YOUR TASK - Retype the records exactly, including every line.
*****
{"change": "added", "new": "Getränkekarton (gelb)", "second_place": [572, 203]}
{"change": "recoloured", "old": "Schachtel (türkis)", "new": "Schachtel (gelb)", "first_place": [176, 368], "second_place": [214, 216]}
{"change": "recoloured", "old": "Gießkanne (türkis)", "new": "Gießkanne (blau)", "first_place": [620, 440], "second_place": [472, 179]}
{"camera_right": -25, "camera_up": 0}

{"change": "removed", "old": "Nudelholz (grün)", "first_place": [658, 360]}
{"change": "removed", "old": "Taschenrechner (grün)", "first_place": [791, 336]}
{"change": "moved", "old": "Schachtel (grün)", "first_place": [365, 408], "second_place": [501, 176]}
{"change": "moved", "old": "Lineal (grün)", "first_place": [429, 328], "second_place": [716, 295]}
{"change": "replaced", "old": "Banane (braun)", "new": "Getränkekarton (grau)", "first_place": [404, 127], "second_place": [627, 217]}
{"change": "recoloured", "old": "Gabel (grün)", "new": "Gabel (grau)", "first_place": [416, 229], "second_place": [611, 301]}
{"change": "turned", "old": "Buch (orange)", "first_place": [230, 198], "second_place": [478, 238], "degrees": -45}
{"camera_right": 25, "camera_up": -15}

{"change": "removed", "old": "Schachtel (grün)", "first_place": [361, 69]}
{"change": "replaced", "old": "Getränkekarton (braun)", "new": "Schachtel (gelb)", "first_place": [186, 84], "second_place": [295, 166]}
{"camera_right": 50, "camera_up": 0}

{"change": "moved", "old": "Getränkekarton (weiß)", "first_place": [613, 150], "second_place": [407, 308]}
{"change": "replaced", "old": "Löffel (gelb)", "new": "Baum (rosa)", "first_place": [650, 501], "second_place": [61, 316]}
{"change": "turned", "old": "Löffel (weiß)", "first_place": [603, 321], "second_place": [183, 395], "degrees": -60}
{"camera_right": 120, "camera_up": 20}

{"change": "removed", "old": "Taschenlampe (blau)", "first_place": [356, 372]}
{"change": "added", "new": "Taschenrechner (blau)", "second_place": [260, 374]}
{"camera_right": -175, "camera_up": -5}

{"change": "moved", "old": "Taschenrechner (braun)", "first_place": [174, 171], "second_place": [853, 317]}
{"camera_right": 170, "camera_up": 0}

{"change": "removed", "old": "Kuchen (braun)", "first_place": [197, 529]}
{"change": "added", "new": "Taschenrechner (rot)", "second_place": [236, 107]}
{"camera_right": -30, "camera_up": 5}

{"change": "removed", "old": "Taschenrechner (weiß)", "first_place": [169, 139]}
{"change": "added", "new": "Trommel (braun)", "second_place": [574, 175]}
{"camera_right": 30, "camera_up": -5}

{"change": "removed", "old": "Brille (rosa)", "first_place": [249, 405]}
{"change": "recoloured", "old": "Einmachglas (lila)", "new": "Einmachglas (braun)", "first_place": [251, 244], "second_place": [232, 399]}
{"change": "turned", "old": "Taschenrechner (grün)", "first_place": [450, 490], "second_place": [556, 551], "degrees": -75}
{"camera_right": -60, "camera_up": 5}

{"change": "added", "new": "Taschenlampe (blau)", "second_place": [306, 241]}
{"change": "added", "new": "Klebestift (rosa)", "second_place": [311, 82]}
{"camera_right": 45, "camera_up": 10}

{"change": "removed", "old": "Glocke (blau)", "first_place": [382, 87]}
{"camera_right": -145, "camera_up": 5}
*****
ANSWER TO THE EXERCISE -
{"change": "added", "new": "Getränkekarton (gelb)", "second_place": [572, 203]}
{"change": "recoloured", "old": "Schachtel (türkis)", "new": "Schachtel (gelb)", "first_place": [176, 368], "second_place": [214, 216]}
{"change": "recoloured", "old": "Gießkanne (türkis)", "new": "Gießkanne (blau)", "first_place": [620, 440], "second_place": [472, 179]}
{"camera_right": -25, "camera_up": 0}

{"change": "removed", "old": "Nudelholz (grün)", "first_place": [658, 360]}
{"change": "removed", "old": "Taschenrechner (grün)", "first_place": [791, 336]}
{"change": "moved", "old": "Schachtel (grün)", "first_place": [365, 408], "second_place": [501, 176]}
{"change": "moved", "old": "Lineal (grün)", "first_place": [429, 328], "second_place": [716, 295]}
{"change": "replaced", "old": "Banane (braun)", "new": "Getränkekarton (grau)", "first_place": [404, 127], "second_place": [627, 217]}
{"change": "recoloured", "old": "Gabel (grün)", "new": "Gabel (grau)", "first_place": [416, 229], "second_place": [611, 301]}
{"change": "turned", "old": "Buch (orange)", "first_place": [230, 198], "second_place": [478, 238], "degrees": -45}
{"camera_right": 25, "camera_up": -15}

{"change": "removed", "old": "Schachtel (grün)", "first_place": [361, 69]}
{"change": "replaced", "old": "Getränkekarton (braun)", "new": "Schachtel (gelb)", "first_place": [186, 84], "second_place": [295, 166]}
{"camera_right": 50, "camera_up": 0}

{"change": "moved", "old": "Getränkekarton (weiß)", "first_place": [613, 150], "second_place": [407, 308]}
{"change": "replaced", "old": "Löffel (gelb)", "new": "Baum (rosa)", "first_place": [650, 501], "second_place": [61, 316]}
{"change": "turned", "old": "Löffel (weiß)", "first_place": [603, 321], "second_place": [183, 395], "degrees": -60}
{"camera_right": 120, "camera_up": 20}

{"change": "removed", "old": "Taschenlampe (blau)", "first_place": [356, 372]}
{"change": "added", "new": "Taschenrechner (blau)", "second_place": [260, 374]}
{"camera_right": -175, "camera_up": -5}

{"change": "moved", "old": "Taschenrechner (braun)", "first_place": [174, 171], "second_place": [853, 317]}
{"camera_right": 170, "camera_up": 0}

{"change": "removed", "old": "Kuchen (braun)", "first_place": [197, 529]}
{"change": "added", "new": "Taschenrechner (rot)", "second_place": [236, 107]}
{"camera_right": -30, "camera_up": 5}

{"change": "removed", "old": "Taschenrechner (weiß)", "first_place": [169, 139]}
{"change": "added", "new": "Trommel (braun)", "second_place": [574, 175]}
{"camera_right": 30, "camera_up": -5}

{"change": "removed", "old": "Brille (rosa)", "first_place": [249, 405]}
{"change": "recoloured", "old": "Einmachglas (lila)", "new": "Einmachglas (braun)", "first_place": [251, 244], "second_place": [232, 399]}
{"change": "turned", "old": "Taschenrechner (grün)", "first_place": [450, 490], "second_place": [556, 551], "degrees": -75}
{"camera_right": -60, "camera_up": 5}

{"change": "added", "new": "Taschenlampe (blau)", "second_place": [306, 241]}
{"change": "added", "new": "Klebestift (rosa)", "second_place": [311, 82]}
{"camera_right": 45, "camera_up": 10}

{"change": "removed", "old": "Glocke (blau)", "first_place": [382, 87]}
{"camera_right": -145, "camera_up": 5}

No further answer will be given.